Difference listings:

++++++++++

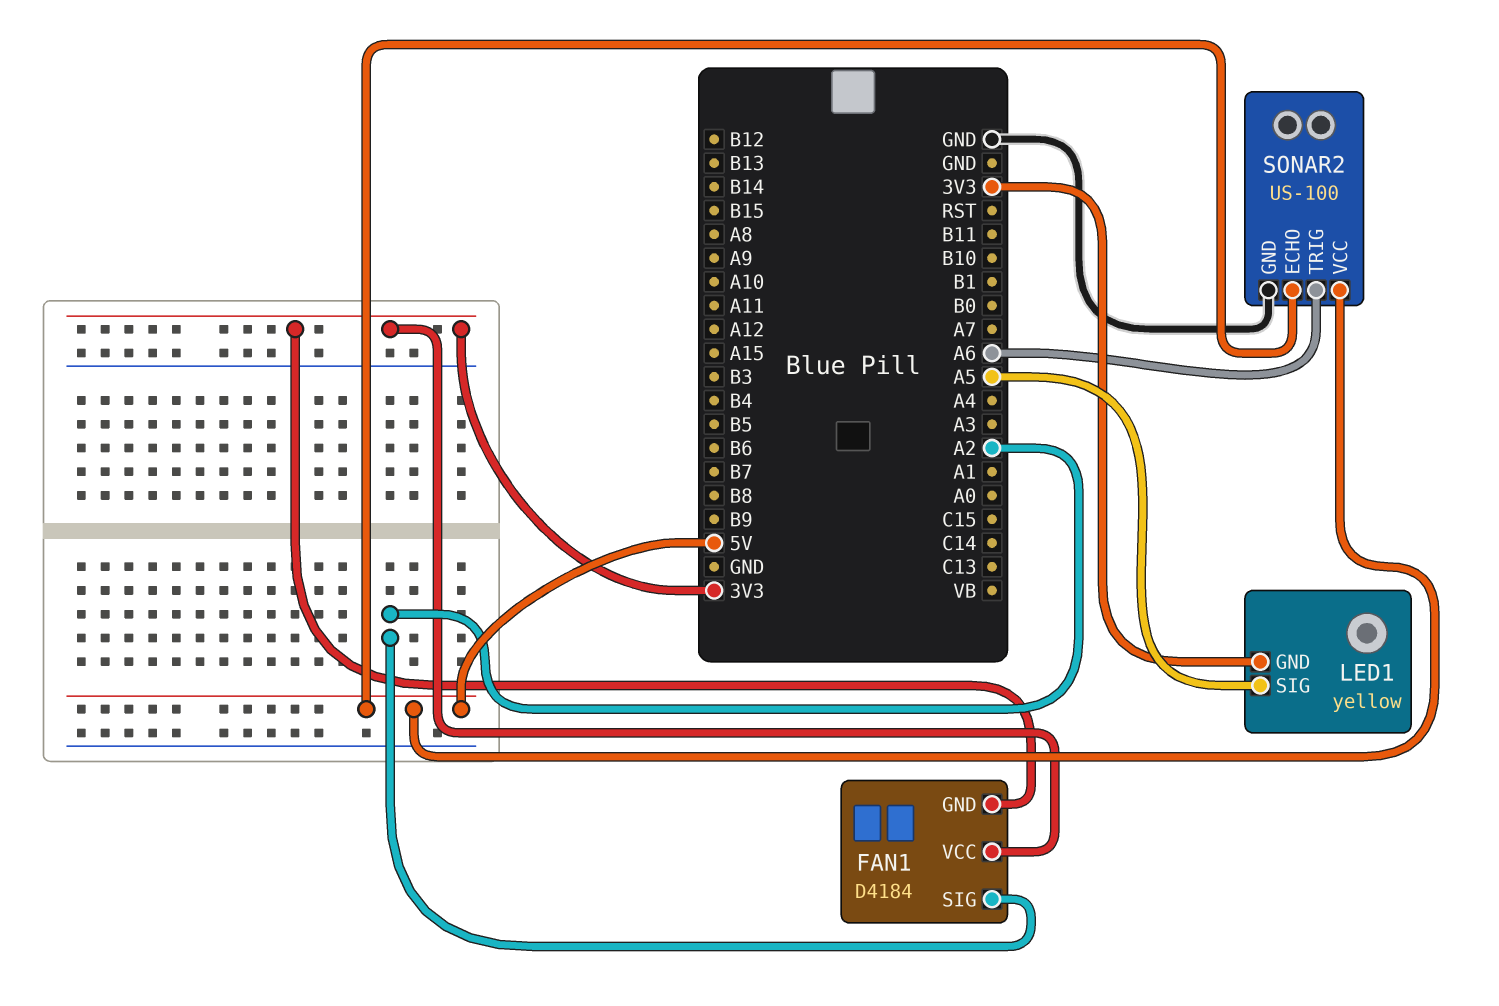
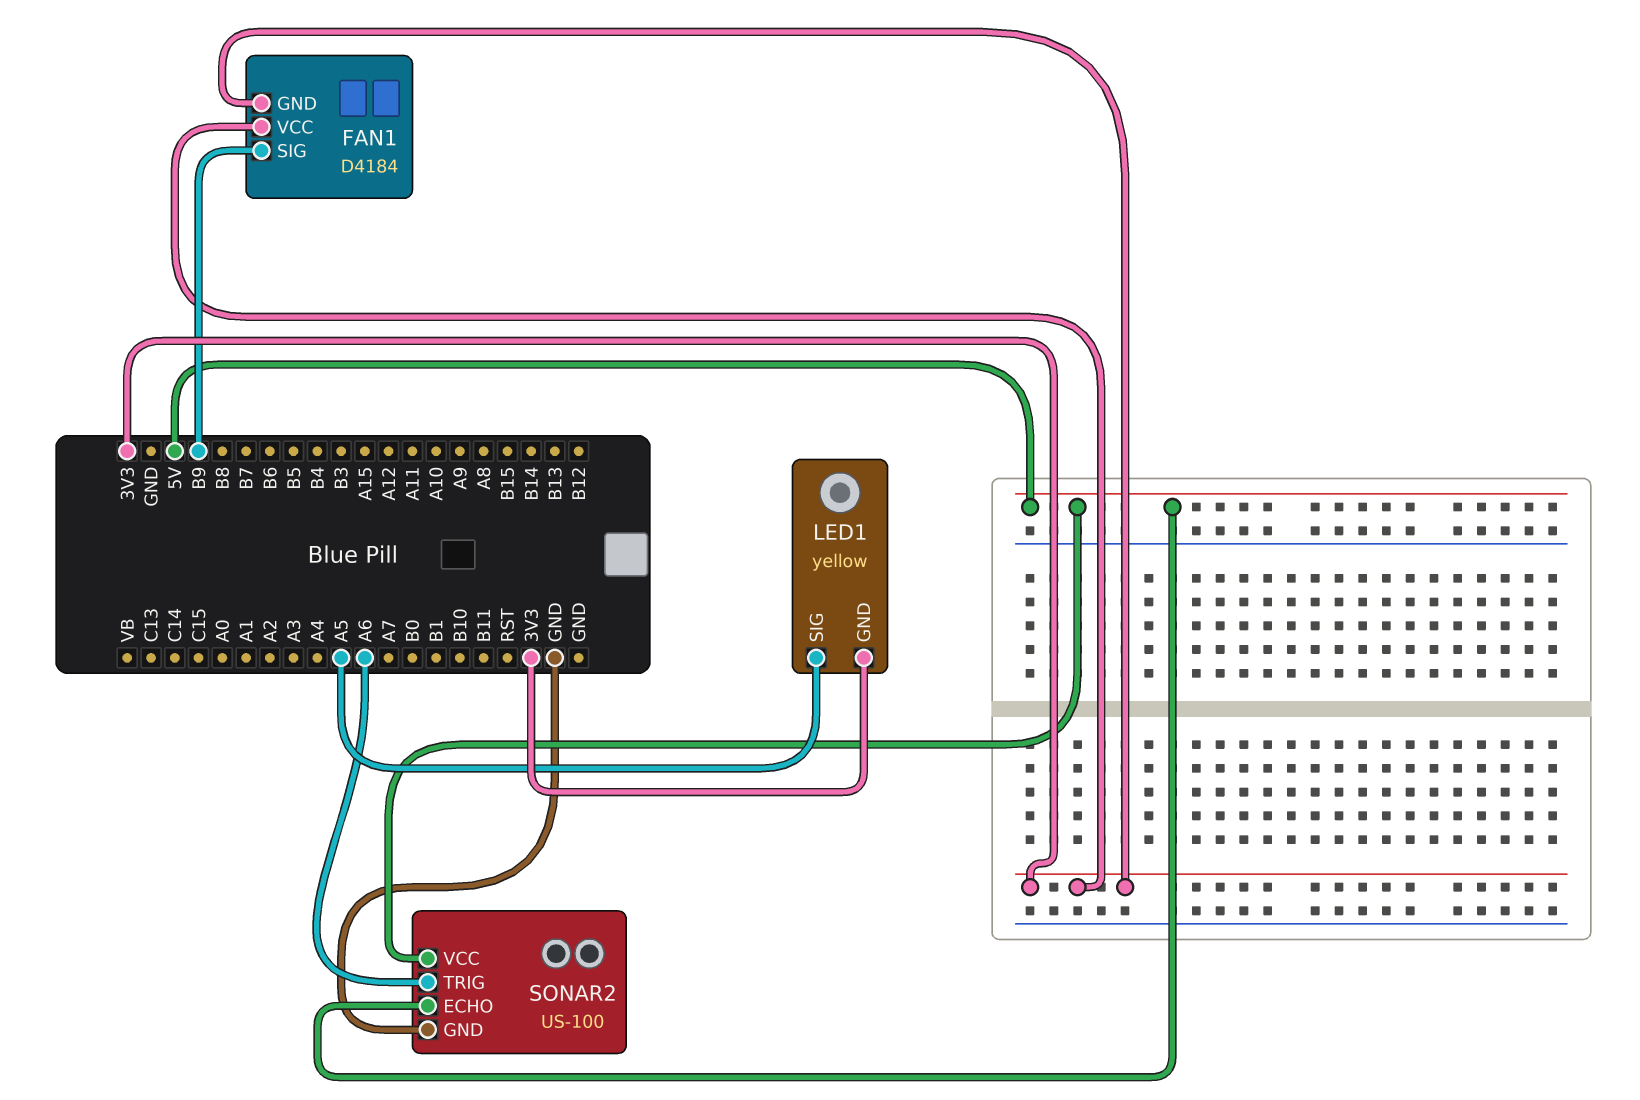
FAN1 pin SIG: A2 -> B9

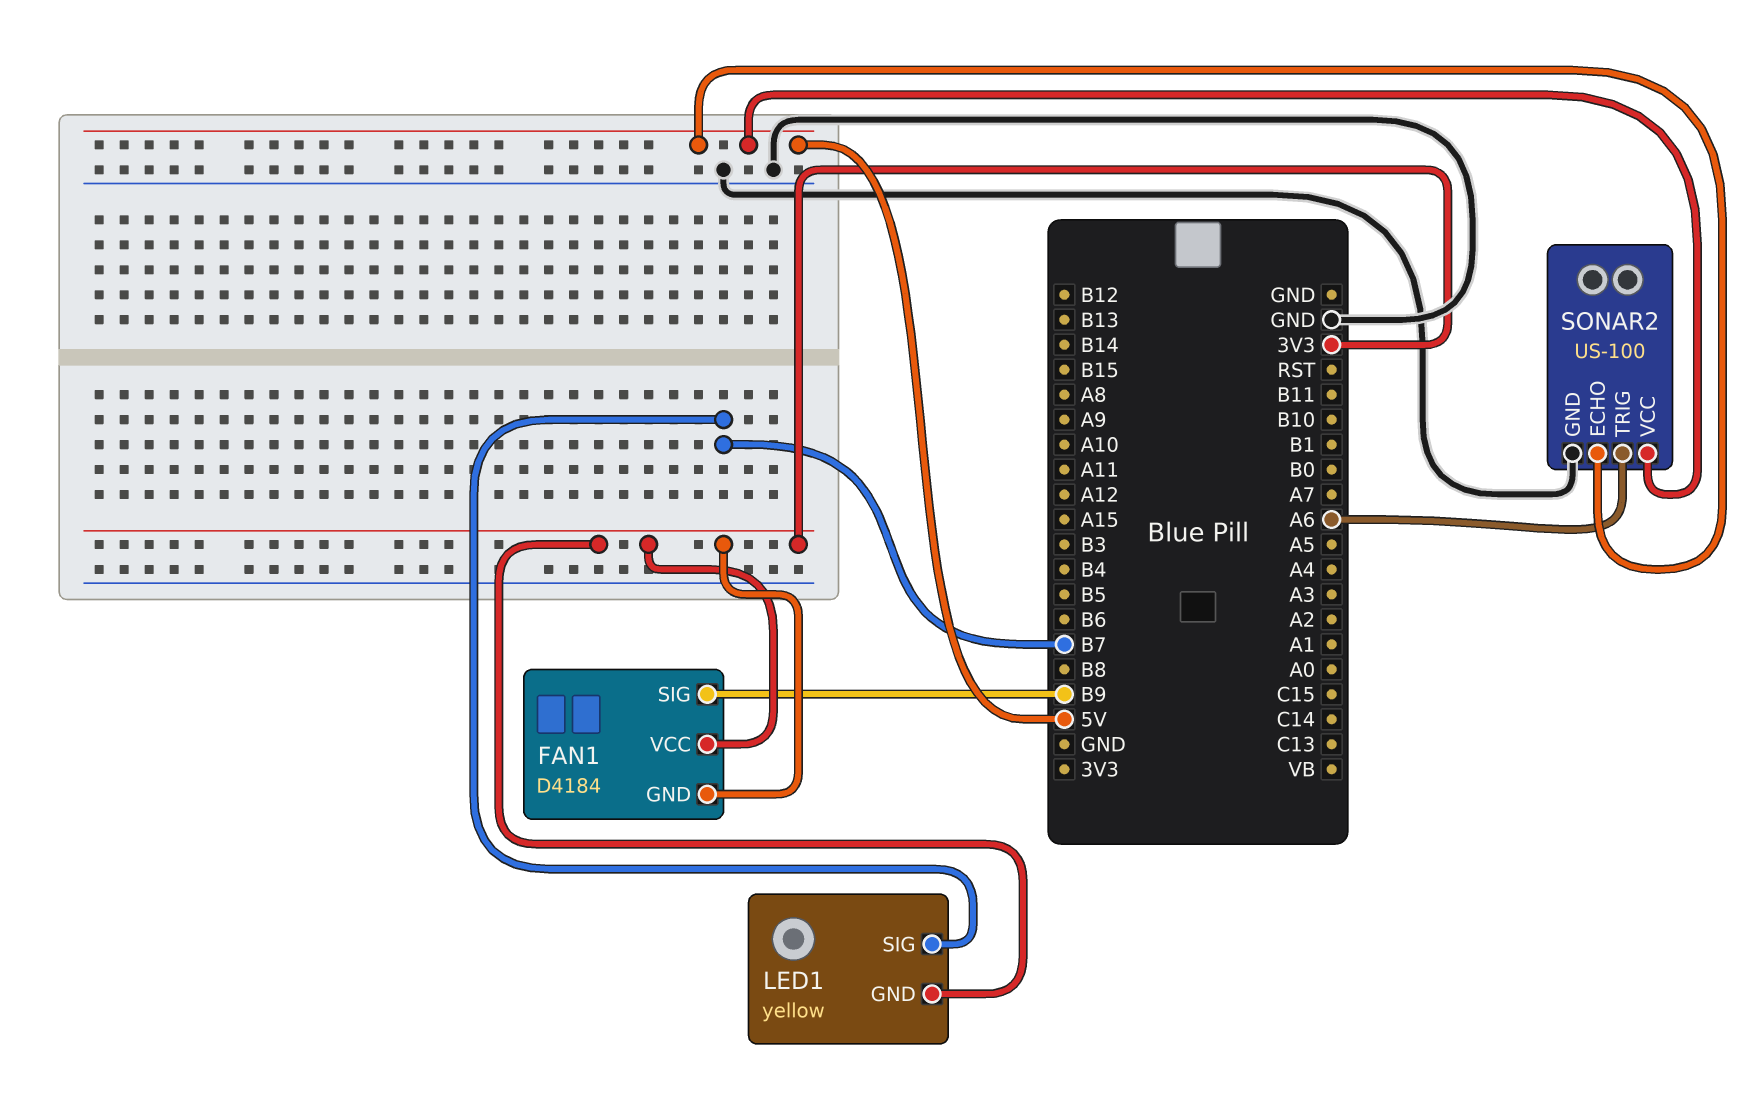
LED1 pin SIG: A5 -> B7

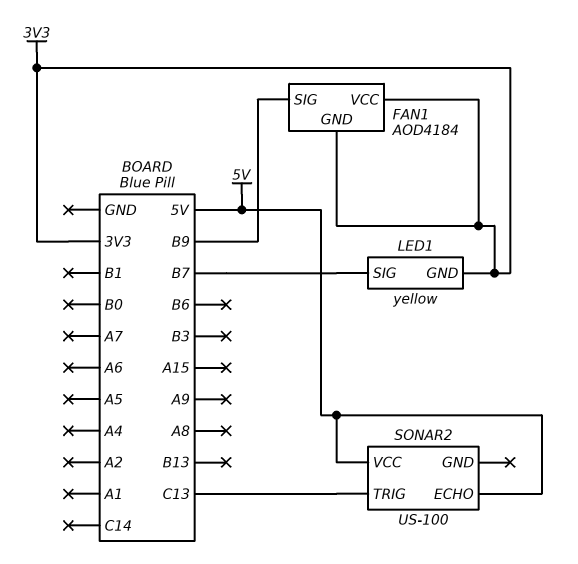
FAN1: D4184 -> AOD4184
SONAR2 pin GND: GND -> none
SONAR2 pin TRIG: A6 -> C13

++++++++++

• What the task asks:
Each record should be given again exactly, with no picture carried over.

• Your solution:
FAN1 pin SIG: A2 -> B9

LED1 pin SIG: A5 -> B7

FAN1: D4184 -> AOD4184
SONAR2 pin GND: GND -> none
SONAR2 pin TRIG: A6 -> C13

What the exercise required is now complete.